ACTIVITY | Output range, inclusive: from the line containing "RV2: none -> 100k (AGND, VA, wiper N14)" to the line containing "D1: diode 1N4001". Restate those lines from the data below word for word and only those.

-------- AVAILABLE DATA --------

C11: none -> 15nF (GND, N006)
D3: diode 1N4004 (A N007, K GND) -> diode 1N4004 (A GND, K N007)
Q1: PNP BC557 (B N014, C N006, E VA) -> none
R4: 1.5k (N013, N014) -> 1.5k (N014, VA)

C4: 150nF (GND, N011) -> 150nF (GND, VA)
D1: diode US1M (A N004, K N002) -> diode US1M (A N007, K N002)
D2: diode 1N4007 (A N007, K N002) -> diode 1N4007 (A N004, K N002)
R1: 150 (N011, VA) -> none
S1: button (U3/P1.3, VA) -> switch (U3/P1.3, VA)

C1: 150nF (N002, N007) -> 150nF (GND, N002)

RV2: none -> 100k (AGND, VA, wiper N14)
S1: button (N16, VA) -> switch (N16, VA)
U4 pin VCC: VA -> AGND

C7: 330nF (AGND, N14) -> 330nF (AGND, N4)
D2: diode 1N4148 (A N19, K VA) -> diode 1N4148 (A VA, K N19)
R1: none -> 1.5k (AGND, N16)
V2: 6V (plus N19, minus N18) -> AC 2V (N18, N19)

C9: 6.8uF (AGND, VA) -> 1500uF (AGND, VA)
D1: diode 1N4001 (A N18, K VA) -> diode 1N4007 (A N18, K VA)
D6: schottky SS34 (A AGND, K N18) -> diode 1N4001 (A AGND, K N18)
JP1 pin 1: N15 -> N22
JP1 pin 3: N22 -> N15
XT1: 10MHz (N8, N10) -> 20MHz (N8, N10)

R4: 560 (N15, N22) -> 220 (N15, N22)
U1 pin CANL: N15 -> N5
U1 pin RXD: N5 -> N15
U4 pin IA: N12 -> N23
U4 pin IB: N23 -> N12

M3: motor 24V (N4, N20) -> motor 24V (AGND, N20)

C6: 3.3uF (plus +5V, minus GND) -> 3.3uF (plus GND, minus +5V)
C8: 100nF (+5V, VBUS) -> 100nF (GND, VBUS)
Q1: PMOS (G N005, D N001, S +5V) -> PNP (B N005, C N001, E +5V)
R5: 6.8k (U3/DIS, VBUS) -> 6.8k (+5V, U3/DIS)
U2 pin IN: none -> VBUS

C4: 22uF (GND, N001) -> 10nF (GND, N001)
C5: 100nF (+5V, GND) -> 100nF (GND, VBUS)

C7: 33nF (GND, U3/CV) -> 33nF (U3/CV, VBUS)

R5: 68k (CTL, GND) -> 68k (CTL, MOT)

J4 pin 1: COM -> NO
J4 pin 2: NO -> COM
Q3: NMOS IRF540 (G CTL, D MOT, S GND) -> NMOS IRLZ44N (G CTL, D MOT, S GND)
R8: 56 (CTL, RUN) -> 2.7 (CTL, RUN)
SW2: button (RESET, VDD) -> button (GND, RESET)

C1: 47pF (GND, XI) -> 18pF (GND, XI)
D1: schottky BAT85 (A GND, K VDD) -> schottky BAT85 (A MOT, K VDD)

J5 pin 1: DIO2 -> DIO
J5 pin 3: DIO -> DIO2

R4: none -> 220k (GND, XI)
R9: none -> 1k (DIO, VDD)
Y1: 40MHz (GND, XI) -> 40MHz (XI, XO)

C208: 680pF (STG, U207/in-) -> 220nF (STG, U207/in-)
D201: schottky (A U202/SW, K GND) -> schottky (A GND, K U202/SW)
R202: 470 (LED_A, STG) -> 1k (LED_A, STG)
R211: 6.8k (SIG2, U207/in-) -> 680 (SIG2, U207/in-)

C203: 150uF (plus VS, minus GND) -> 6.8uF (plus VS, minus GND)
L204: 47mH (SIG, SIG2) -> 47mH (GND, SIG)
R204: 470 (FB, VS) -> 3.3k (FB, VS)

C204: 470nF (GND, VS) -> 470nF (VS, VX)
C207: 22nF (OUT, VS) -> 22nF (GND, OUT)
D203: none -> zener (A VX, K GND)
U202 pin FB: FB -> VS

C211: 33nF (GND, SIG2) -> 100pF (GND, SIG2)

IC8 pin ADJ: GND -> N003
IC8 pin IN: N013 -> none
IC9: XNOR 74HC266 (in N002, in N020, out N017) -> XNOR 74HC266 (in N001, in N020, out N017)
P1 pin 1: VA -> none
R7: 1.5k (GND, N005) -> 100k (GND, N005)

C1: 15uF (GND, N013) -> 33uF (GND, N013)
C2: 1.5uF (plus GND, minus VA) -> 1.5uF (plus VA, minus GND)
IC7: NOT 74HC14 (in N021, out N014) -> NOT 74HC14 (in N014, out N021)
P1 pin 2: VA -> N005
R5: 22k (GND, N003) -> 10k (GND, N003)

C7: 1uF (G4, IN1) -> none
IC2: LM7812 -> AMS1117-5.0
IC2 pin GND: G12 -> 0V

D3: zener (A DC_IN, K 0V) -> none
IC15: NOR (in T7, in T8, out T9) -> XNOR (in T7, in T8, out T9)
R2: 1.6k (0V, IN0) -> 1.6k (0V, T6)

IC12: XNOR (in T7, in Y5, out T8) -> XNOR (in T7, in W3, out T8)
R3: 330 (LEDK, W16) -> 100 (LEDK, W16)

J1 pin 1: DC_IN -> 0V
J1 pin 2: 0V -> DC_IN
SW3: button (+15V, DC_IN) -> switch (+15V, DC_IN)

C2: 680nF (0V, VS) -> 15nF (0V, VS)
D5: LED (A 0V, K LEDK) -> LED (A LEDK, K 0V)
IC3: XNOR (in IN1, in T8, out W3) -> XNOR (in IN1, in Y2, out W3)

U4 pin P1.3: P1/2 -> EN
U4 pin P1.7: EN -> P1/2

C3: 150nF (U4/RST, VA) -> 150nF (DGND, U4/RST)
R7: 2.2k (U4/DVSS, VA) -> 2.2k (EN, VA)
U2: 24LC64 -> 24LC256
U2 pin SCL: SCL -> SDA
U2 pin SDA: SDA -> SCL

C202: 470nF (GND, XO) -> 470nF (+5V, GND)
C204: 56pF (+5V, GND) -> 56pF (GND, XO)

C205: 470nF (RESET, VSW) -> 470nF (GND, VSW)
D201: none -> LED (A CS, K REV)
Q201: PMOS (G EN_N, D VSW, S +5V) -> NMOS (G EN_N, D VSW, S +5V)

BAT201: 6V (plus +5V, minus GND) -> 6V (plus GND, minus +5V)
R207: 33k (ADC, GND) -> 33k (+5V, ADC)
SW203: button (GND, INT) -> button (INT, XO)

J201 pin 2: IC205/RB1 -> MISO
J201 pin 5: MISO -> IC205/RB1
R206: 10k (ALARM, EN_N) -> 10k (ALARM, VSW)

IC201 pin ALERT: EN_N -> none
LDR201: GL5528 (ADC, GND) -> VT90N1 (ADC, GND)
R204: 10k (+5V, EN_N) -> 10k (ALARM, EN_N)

--------

COMPLETED EXERCISE |
RV2: none -> 100k (AGND, VA, wiper N14)
S1: button (N16, VA) -> switch (N16, VA)
U4 pin VCC: VA -> AGND

C7: 330nF (AGND, N14) -> 330nF (AGND, N4)
D2: diode 1N4148 (A N19, K VA) -> diode 1N4148 (A VA, K N19)
R1: none -> 1.5k (AGND, N16)
V2: 6V (plus N19, minus N18) -> AC 2V (N18, N19)

C9: 6.8uF (AGND, VA) -> 1500uF (AGND, VA)
D1: diode 1N4001 (A N18, K VA) -> diode 1N4007 (A N18, K VA)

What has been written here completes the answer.